>>

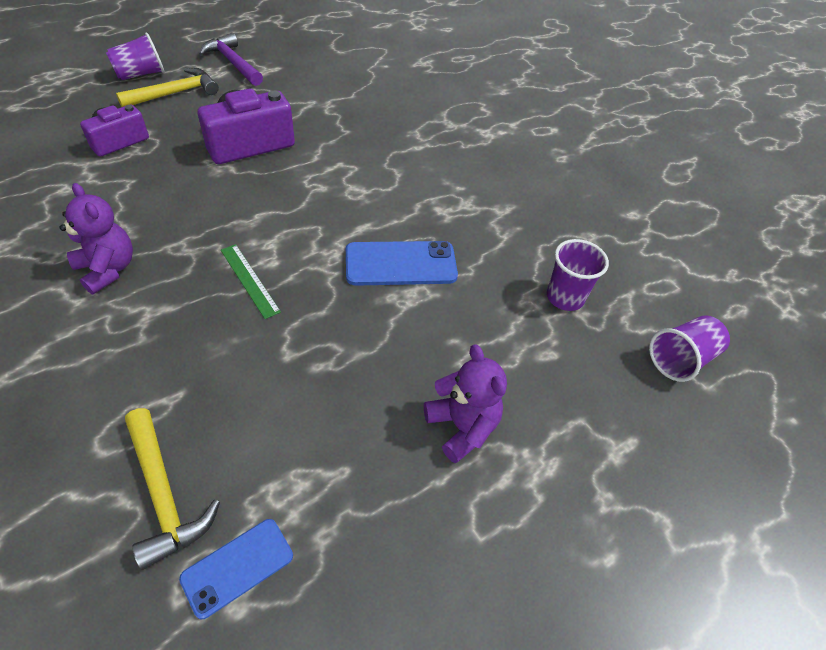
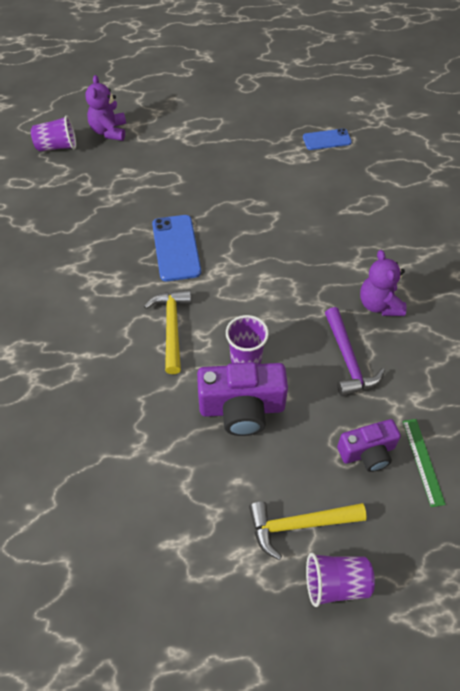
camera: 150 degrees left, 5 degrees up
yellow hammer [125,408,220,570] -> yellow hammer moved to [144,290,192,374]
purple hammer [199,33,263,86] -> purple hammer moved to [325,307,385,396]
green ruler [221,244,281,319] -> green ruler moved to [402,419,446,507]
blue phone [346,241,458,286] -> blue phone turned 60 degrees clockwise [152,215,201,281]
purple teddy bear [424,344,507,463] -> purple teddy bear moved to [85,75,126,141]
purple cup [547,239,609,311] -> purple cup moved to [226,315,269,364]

<<
>>

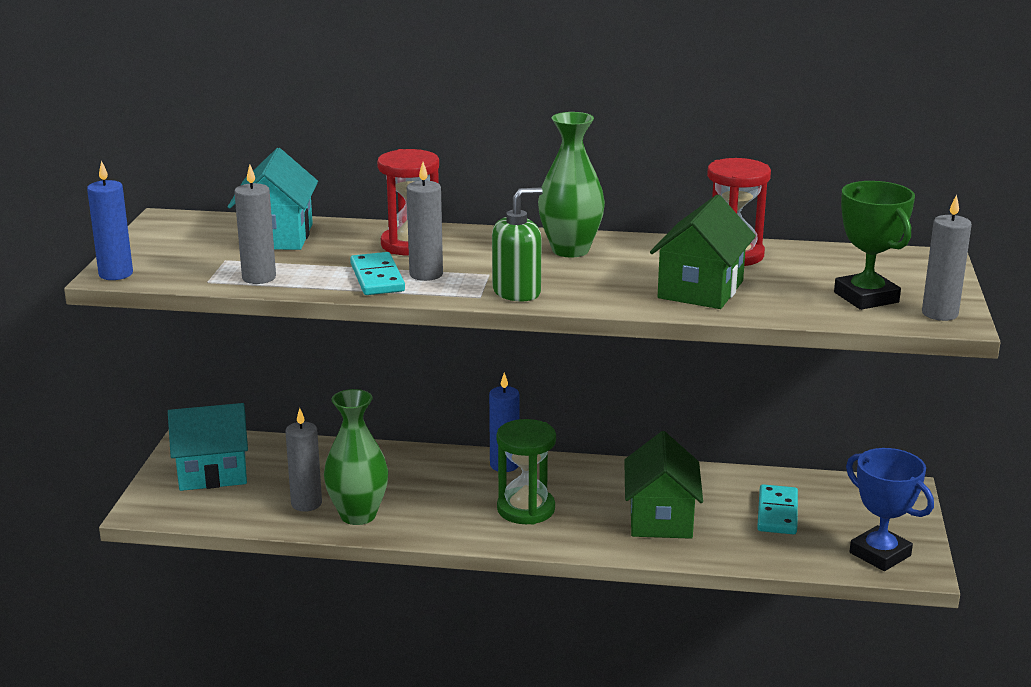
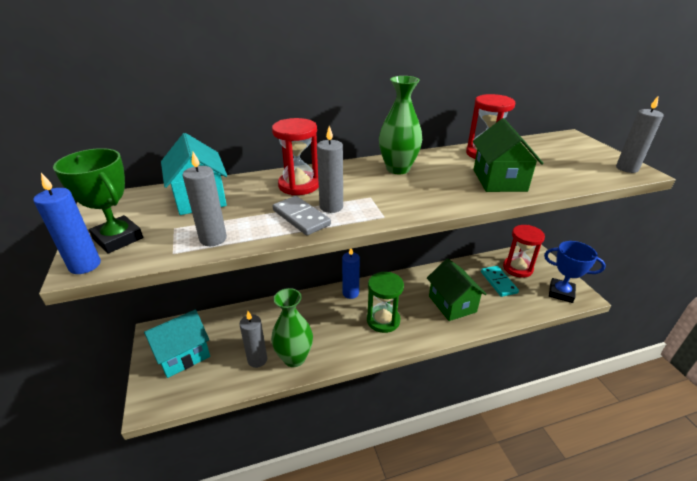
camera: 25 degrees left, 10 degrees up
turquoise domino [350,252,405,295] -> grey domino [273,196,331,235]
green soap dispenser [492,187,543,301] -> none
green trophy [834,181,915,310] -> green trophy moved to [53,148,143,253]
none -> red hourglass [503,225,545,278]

<<
>>

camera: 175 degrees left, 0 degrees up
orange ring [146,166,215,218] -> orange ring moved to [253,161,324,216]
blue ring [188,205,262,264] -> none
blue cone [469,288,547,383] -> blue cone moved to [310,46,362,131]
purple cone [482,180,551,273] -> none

<<

» **Problem statement**
Beginning at the line above with "yellow hammer [125,408,220,570]" and finishing at the line with "purple cup [547,239,609,311]", return each line exactly and return nothing else.

» **Task answer**
yellow hammer [125,408,220,570] -> yellow hammer moved to [144,290,192,374]
purple hammer [199,33,263,86] -> purple hammer moved to [325,307,385,396]
green ruler [221,244,281,319] -> green ruler moved to [402,419,446,507]
blue phone [346,241,458,286] -> blue phone turned 60 degrees clockwise [152,215,201,281]
purple teddy bear [424,344,507,463] -> purple teddy bear moved to [85,75,126,141]
purple cup [547,239,609,311] -> purple cup moved to [226,315,269,364]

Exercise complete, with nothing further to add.